#### INPUT DATA

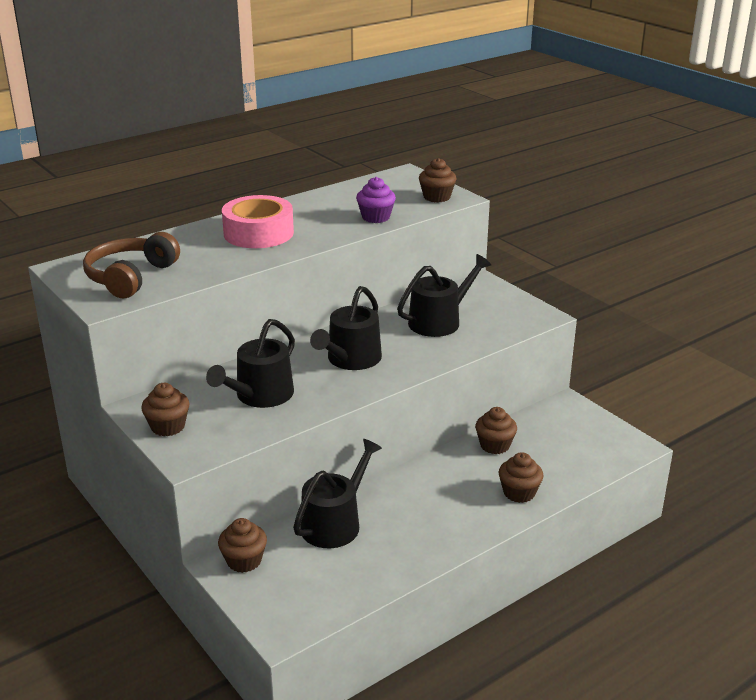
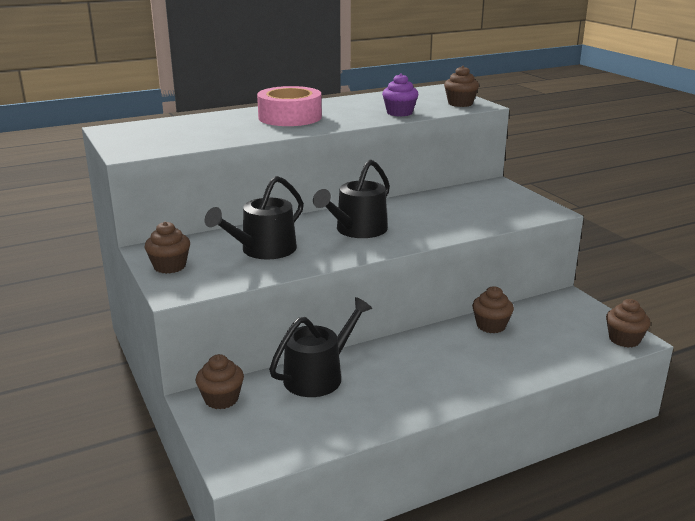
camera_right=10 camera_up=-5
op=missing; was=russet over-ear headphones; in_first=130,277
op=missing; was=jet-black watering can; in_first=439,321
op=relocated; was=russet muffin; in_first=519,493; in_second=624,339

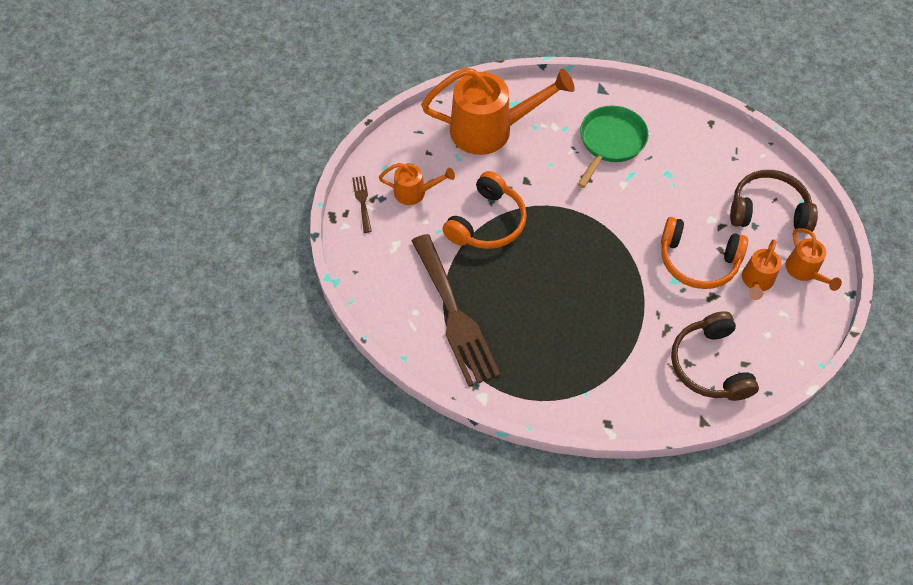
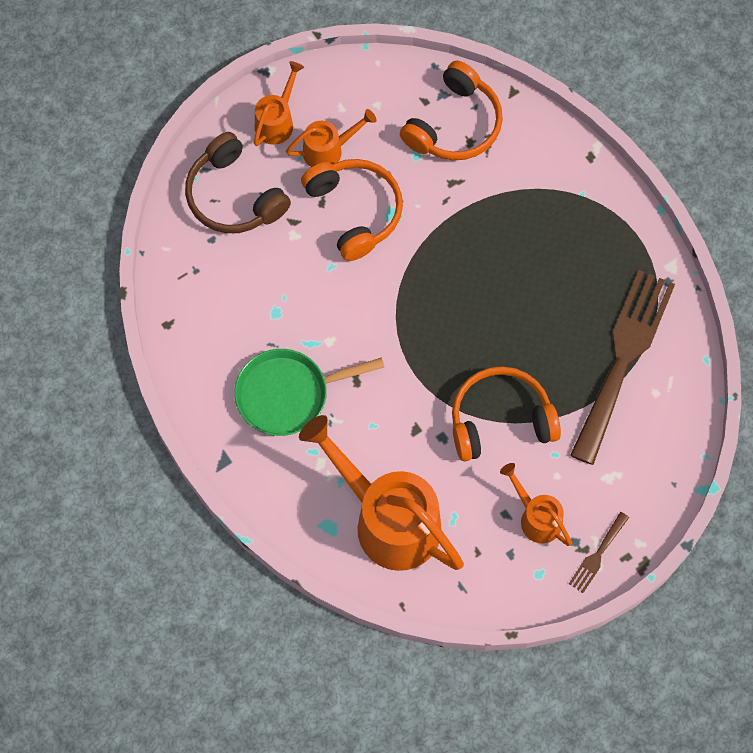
camera_right=-135 camera_up=10
op=colour; was=russet over-ear headphones; now=orange over-ear headphones; in_first=709,365; in_second=455,125

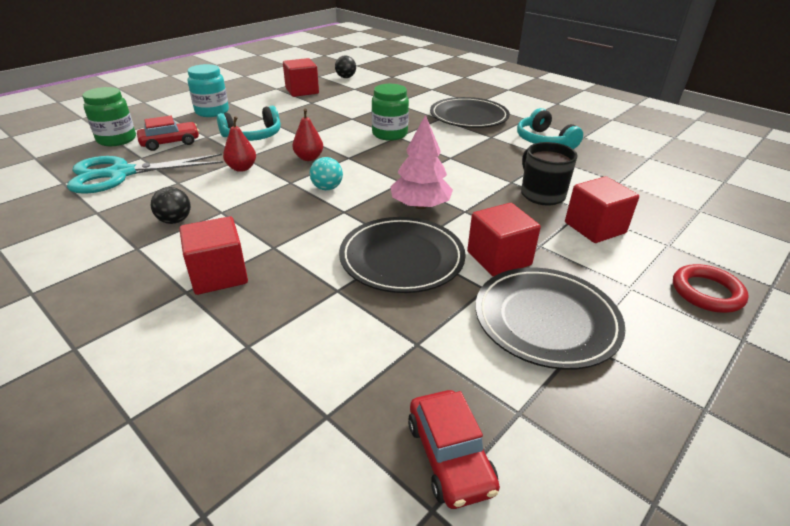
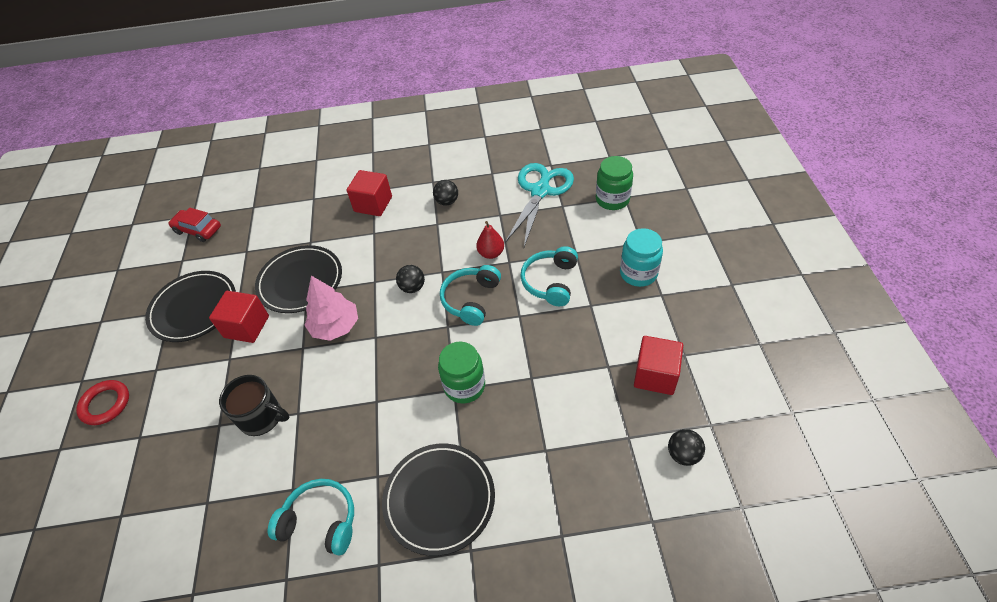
camera_right=135 camera_up=15
op=missing; was=scarlet automobile; in_first=170,142
op=exchanged; was=scarlet pear; now=aqua over-ear headphones; in_first=309,158; in_second=471,299
op=colour; was=aqua ball; now=jet-black ball; in_first=327,188; in_second=412,287
op=missing; was=scarlet cube; in_first=594,228

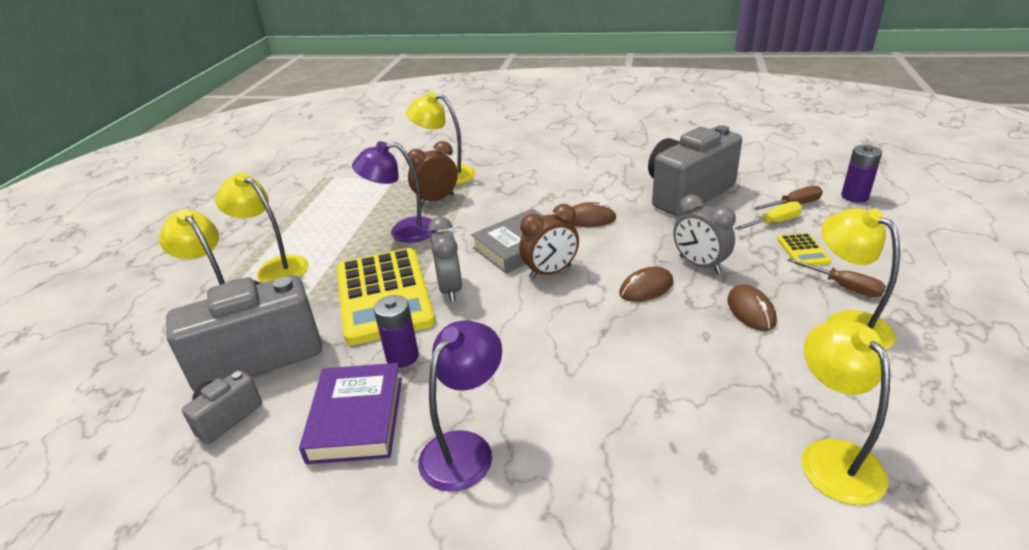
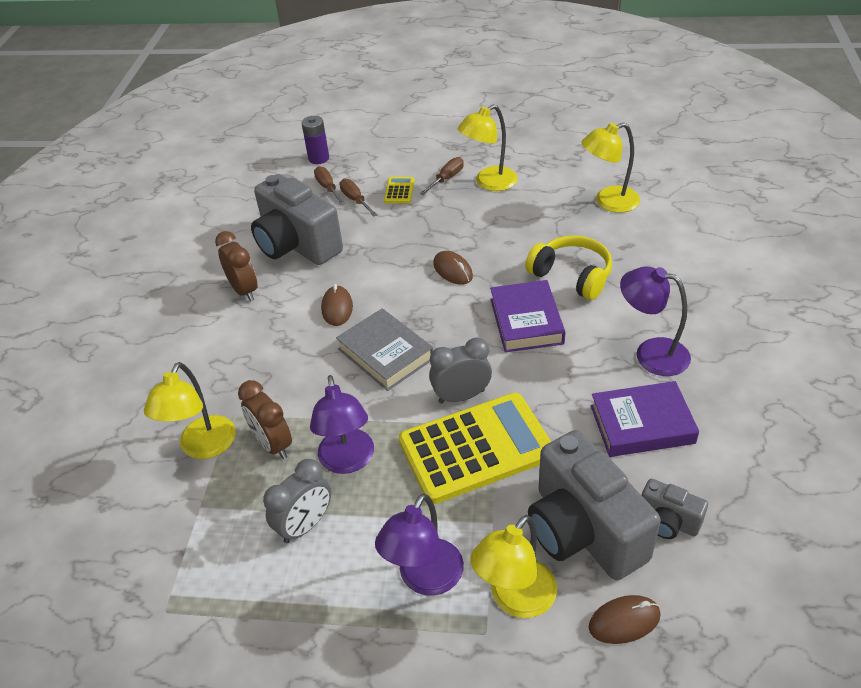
camera_right=-95 camera_up=10
op=colour; was=bright yellow lamp; now=violet lamp; in_first=275,267; in_second=425,579
op=missing; was=violet AA battery; in_first=402,356
op=relocated; was=russet alarm clock; in_first=550,272; in_second=244,290
op=relocated; was=ash-grey alarm clock; in_first=699,265; in_second=305,525
op=relocated; was=russet computer mouse; in_first=751,311; in_second=624,621
op=colour; was=bright yellow flat screwdriver; now=russet flat screwdriver; in_first=775,222; in_second=355,200
op=spun; was=bright yellow adding machine; in_first=803,251; in_second=399,191; clockwise=-75
op=appeared; now=violet hardback; in_second=526,321
op=appeared; now=bright yellow over-ear headphones; in_second=571,276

########

## TASK DETAILS
Every line above from the line with "op=relocated; was=russet alarm" to the line with "op=relocated; was=russet computer", inclusive, must be returned exactly; no other line belongs in the reply.

## ANSWER SECTION
op=relocated; was=russet alarm clock; in_first=550,272; in_second=244,290
op=relocated; was=ash-grey alarm clock; in_first=699,265; in_second=305,525
op=relocated; was=russet computer mouse; in_first=751,311; in_second=624,621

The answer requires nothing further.